Stored records:
----

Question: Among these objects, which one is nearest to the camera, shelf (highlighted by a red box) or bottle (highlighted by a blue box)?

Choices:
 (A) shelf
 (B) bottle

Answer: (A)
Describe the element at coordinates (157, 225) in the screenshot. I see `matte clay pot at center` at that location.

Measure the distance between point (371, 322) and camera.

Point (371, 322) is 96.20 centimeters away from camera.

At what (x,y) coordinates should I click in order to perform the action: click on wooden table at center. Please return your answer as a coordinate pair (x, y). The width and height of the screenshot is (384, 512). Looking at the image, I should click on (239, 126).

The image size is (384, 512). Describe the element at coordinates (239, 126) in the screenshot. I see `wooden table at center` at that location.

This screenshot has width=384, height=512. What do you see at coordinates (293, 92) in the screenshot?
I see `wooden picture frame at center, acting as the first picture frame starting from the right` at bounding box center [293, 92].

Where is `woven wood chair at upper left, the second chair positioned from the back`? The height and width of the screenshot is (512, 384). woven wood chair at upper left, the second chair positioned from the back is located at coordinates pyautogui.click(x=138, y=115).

----

Copy the rows from the start through the line containing "Measure the distance", reproducing each line word for word.

Question: Among these objects, which one is nearest to the camera, shelf (highlighted by a red box) or bottle (highlighted by a blue box)?

Choices:
 (A) shelf
 (B) bottle

Answer: (A)
Describe the element at coordinates (157, 225) in the screenshot. I see `matte clay pot at center` at that location.

Measure the distance between point (371, 322) and camera.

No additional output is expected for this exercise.